Records for the task section start

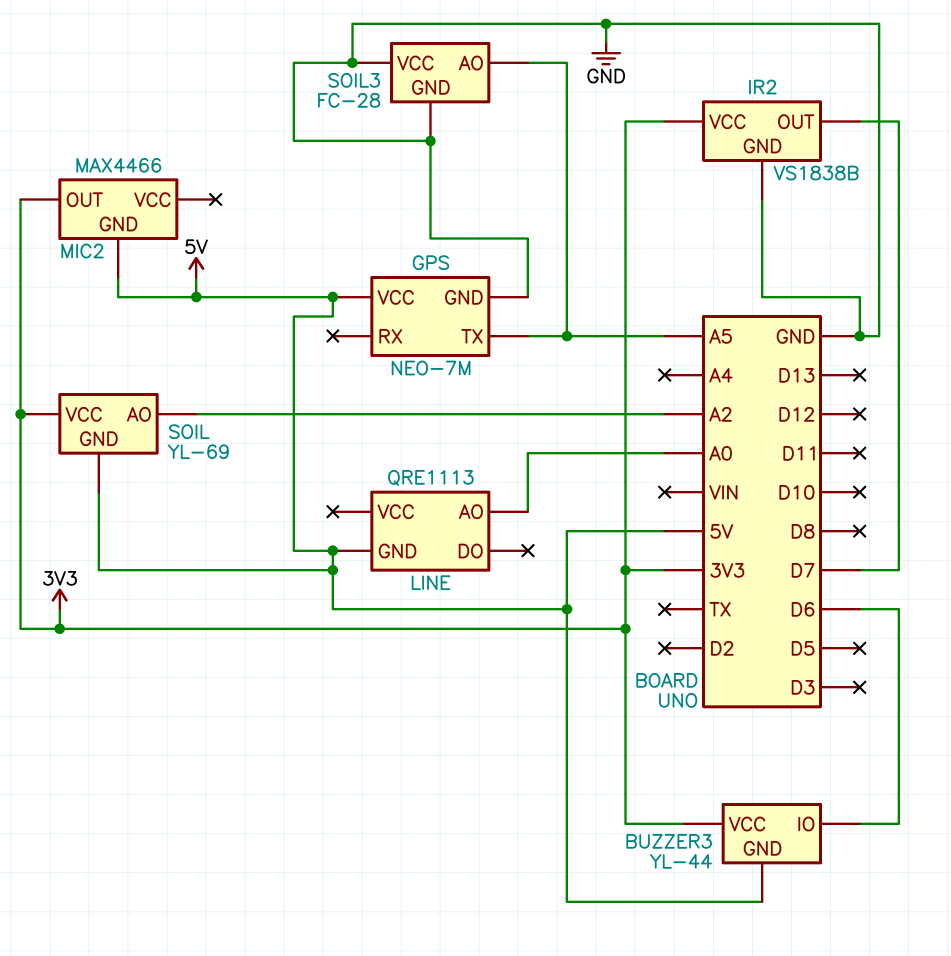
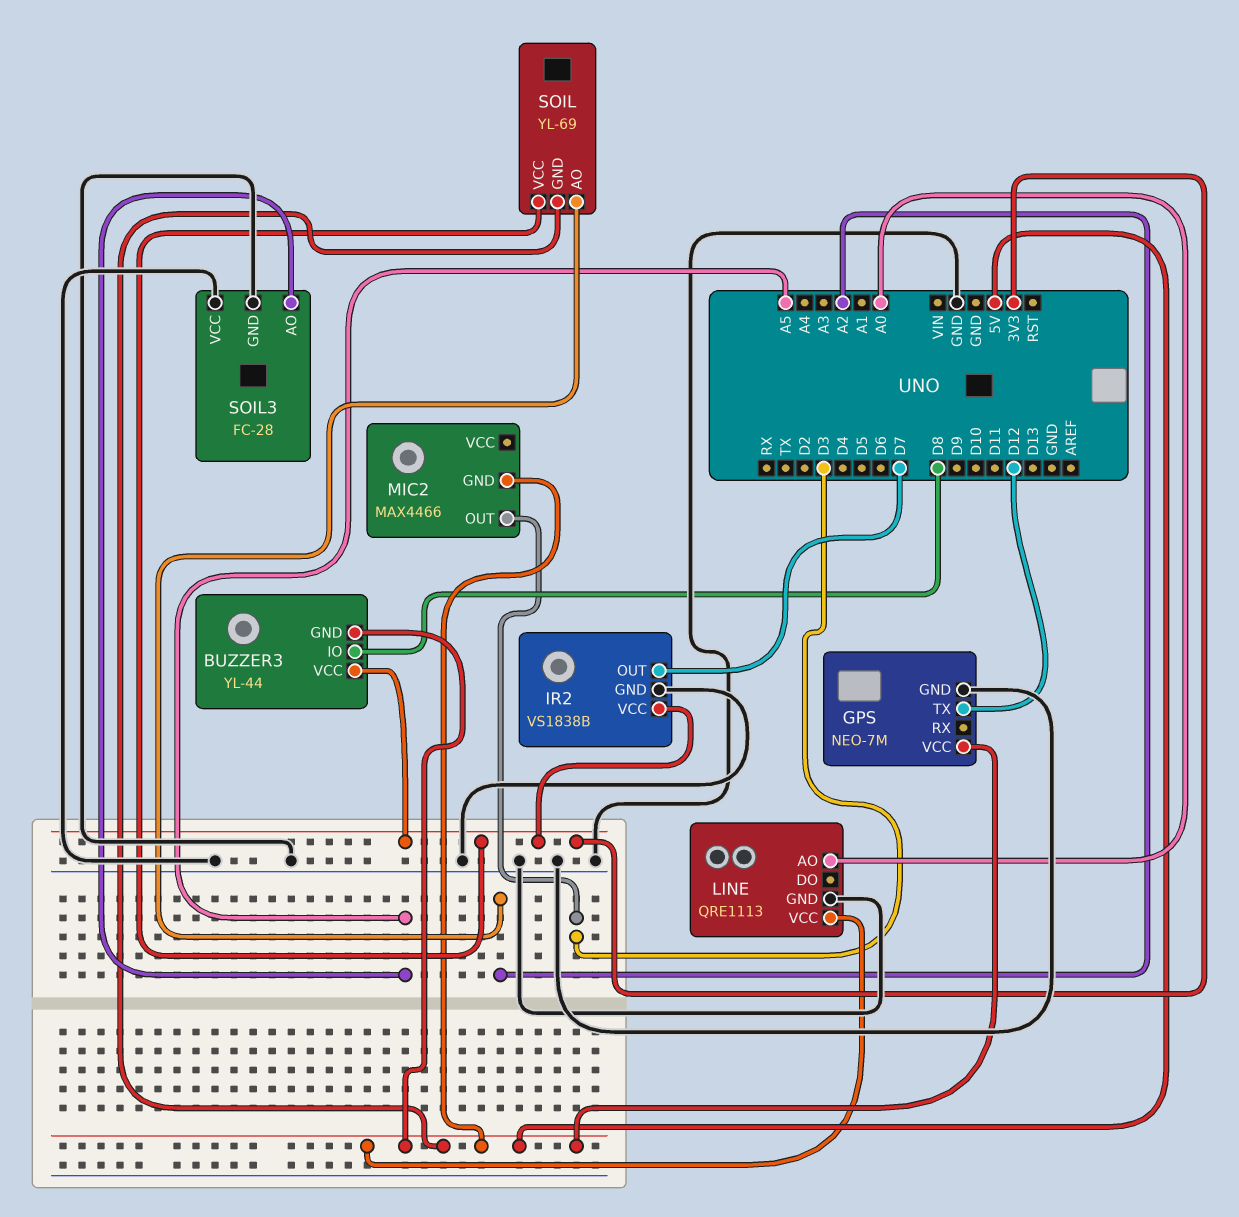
BUZZER3 pin IO: D6 -> D8
GPS pin TX: A5 -> D12
LINE pin GND: 5V -> GND
LINE pin VCC: none -> 5V
MIC2 pin OUT: 3V3 -> D3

Records for the task section end

■ Task details ■
Output, unchanged, the lines from the line with "LINE pin GND: 5V -> GND" through the final line of the material.

■ Expected output ■
LINE pin GND: 5V -> GND
LINE pin VCC: none -> 5V
MIC2 pin OUT: 3V3 -> D3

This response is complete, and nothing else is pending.